:: DATA FOR PROCESSING ::
• • •
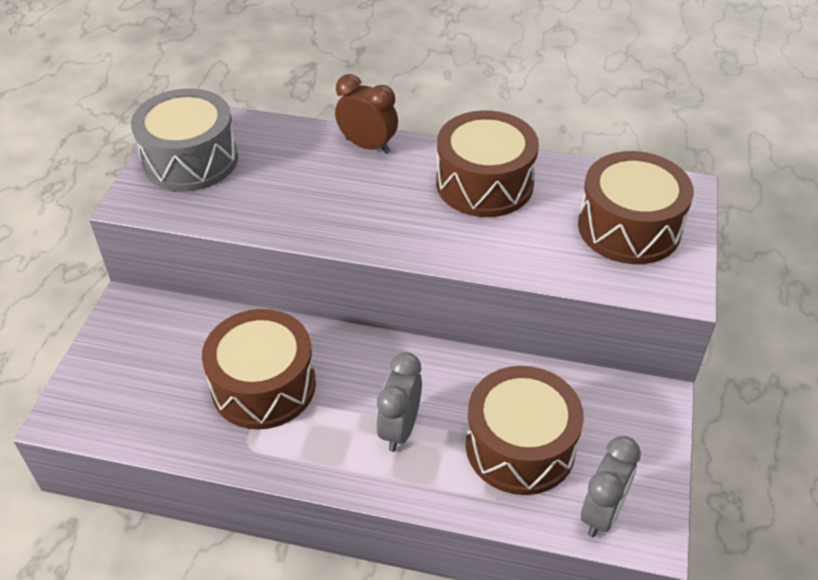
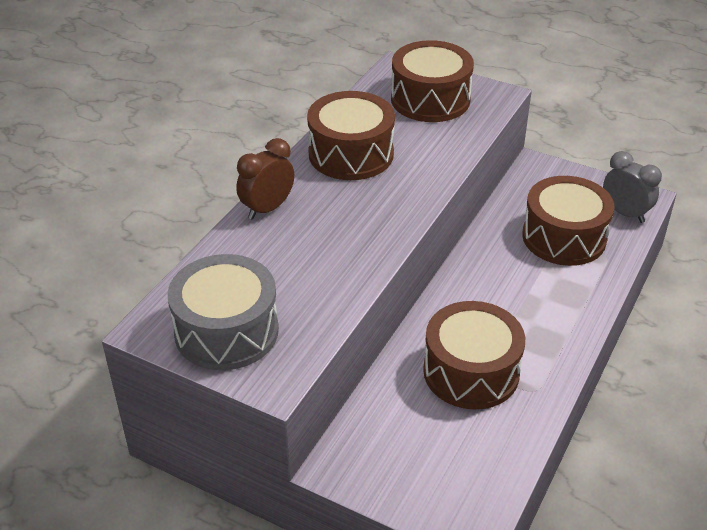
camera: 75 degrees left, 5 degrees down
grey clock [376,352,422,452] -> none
• • •
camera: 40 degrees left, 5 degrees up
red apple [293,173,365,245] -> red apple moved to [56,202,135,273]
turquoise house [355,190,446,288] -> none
• • •
:: EXERCISE ::
Scan the lines above for "camera: 75 degrees left, 5 degrees down" and for "grey clock [376,352,422,452] -> none". Repeat exactly the line holding each of them and every line in between.

:: EXERCISE OUTPUT ::
camera: 75 degrees left, 5 degrees down
grey clock [376,352,422,452] -> none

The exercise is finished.